───── Material
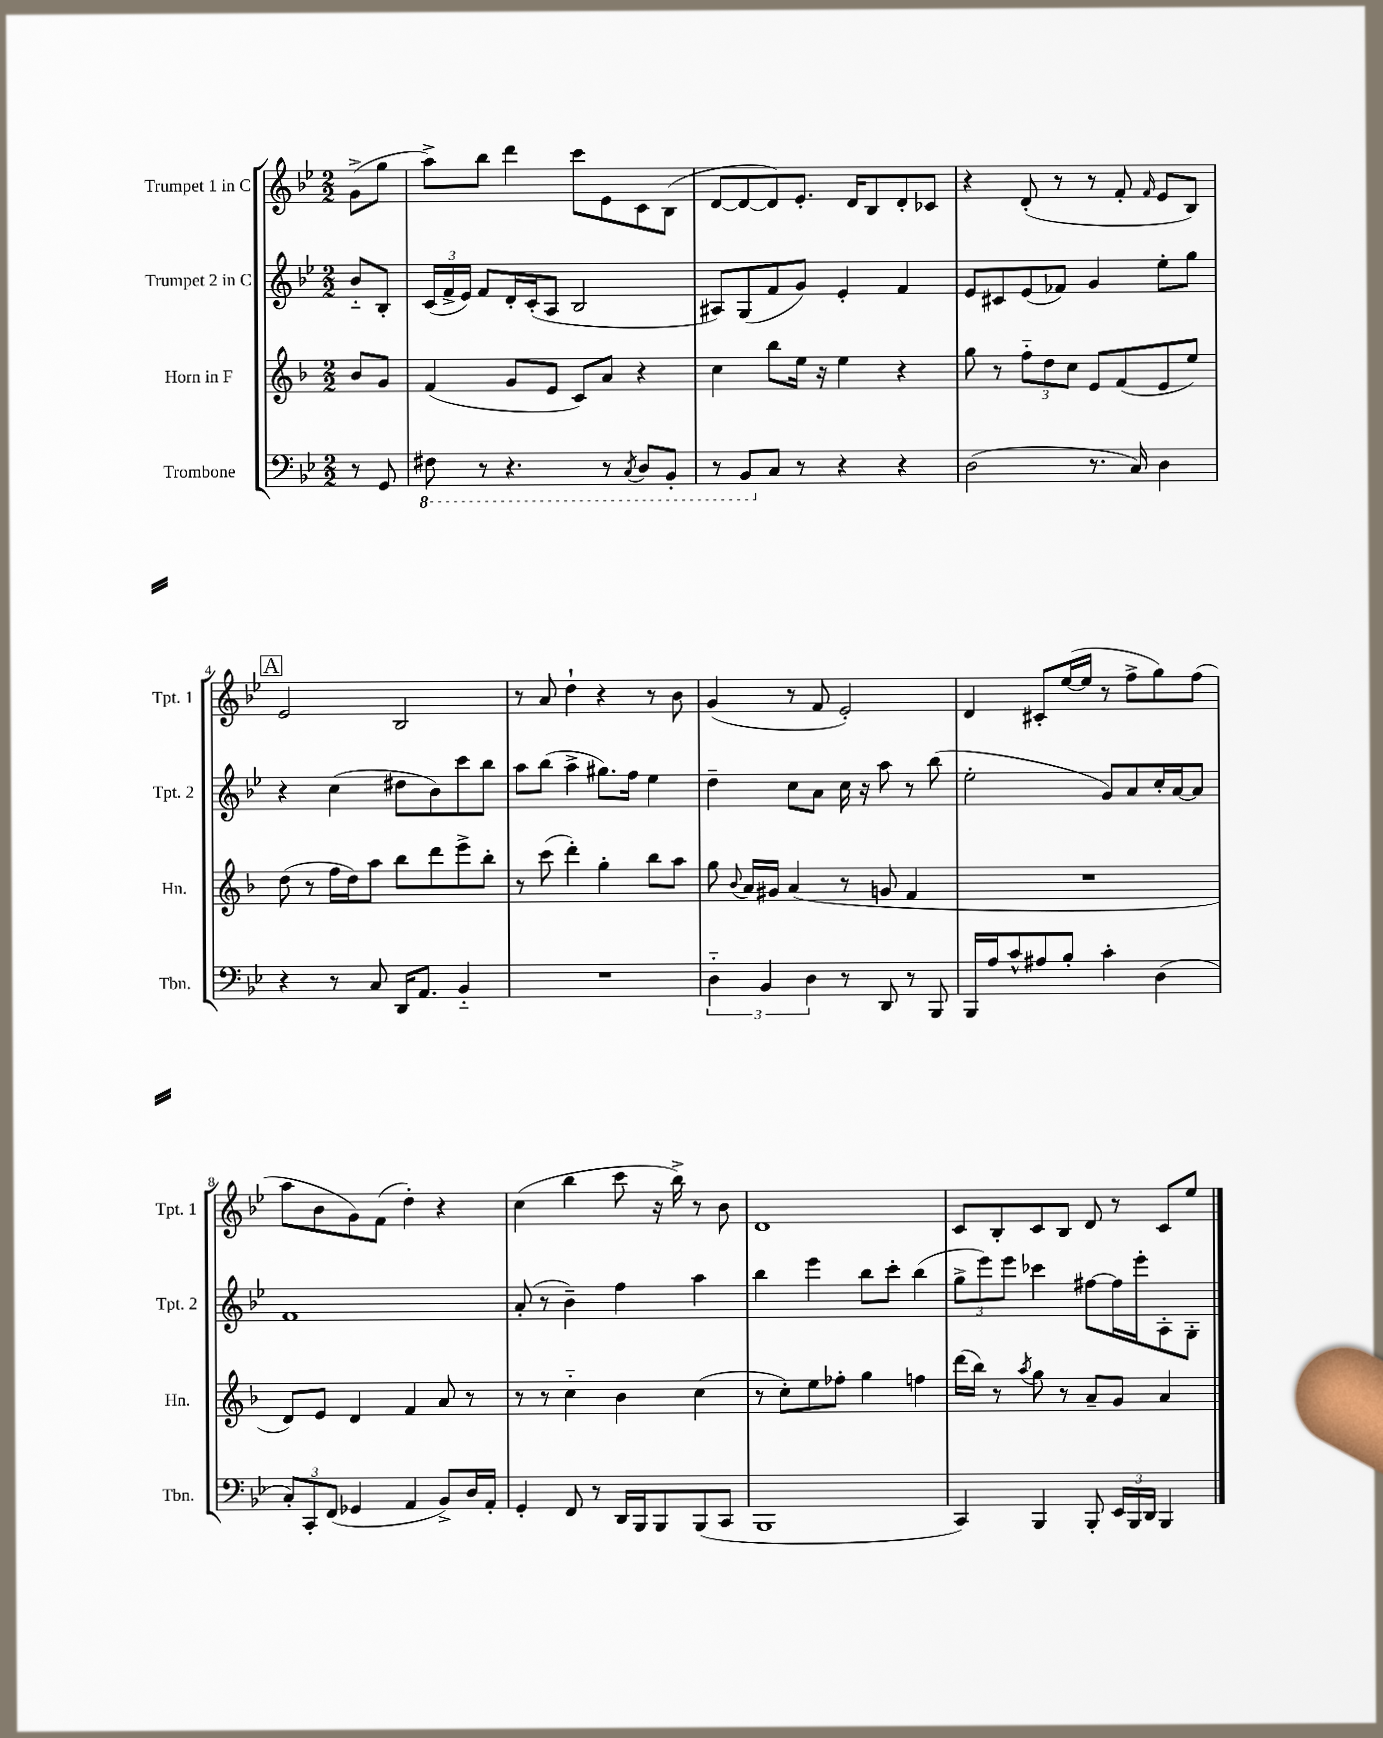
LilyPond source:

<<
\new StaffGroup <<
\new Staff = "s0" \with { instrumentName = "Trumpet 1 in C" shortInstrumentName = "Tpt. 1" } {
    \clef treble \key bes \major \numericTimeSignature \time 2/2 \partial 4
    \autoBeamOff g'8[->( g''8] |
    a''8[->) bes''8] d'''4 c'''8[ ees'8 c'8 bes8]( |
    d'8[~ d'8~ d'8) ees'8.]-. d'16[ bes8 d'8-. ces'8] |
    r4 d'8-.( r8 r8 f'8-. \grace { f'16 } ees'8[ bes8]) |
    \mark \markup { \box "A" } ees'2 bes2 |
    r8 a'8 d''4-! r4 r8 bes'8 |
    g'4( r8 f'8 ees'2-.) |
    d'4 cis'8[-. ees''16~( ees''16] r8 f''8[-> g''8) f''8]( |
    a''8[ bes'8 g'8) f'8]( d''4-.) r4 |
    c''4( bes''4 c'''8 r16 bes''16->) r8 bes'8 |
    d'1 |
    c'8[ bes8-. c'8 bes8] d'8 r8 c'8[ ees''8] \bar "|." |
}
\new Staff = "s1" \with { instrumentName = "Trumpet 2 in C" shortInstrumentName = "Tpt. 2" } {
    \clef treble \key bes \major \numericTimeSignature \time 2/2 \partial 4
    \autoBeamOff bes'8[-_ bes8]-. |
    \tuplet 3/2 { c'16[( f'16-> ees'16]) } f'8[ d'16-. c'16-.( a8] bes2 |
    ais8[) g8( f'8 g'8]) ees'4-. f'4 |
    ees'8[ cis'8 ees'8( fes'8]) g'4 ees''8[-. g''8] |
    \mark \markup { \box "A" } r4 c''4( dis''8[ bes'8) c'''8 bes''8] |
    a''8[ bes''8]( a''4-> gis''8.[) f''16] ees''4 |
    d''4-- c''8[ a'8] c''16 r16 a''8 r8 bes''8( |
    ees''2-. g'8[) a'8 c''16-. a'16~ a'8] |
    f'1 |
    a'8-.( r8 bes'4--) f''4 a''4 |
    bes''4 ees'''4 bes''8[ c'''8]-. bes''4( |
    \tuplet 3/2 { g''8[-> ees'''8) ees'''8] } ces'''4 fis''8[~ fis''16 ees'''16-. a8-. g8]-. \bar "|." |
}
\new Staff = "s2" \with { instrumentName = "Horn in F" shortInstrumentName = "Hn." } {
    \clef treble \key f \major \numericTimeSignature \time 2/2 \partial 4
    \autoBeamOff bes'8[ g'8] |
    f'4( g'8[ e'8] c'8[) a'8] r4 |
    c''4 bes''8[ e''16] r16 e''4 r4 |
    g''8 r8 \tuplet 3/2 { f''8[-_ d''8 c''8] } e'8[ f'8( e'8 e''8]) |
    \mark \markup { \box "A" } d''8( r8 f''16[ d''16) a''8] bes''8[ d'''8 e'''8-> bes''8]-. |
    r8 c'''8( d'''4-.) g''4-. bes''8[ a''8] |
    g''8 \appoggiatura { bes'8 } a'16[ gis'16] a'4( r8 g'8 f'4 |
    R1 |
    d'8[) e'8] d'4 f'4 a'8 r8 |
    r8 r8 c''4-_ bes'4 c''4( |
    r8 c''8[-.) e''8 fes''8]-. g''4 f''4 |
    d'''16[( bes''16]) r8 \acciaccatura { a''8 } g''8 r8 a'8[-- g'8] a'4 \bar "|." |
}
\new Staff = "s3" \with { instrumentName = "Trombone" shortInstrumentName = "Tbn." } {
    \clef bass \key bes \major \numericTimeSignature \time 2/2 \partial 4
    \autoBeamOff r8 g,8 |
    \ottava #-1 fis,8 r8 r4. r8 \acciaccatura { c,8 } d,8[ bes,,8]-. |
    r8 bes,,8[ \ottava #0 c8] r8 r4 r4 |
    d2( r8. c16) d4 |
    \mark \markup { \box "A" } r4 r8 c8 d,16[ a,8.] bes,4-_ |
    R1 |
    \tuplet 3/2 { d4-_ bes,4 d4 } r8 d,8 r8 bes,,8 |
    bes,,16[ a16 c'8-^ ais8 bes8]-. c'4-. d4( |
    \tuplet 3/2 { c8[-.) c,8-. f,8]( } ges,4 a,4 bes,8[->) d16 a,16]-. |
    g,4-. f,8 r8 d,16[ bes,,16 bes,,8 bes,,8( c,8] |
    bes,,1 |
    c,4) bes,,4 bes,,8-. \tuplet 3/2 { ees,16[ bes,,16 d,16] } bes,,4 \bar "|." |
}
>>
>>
──────────
Task objective. List every line of the records that contains the word "major", copying each line in full.

The completed task.
    \clef treble \key bes \major \numericTimeSignature \time 2/2 \partial 4
    \clef treble \key bes \major \numericTimeSignature \time 2/2 \partial 4
    \clef treble \key f \major \numericTimeSignature \time 2/2 \partial 4
    \clef bass \key bes \major \numericTimeSignature \time 2/2 \partial 4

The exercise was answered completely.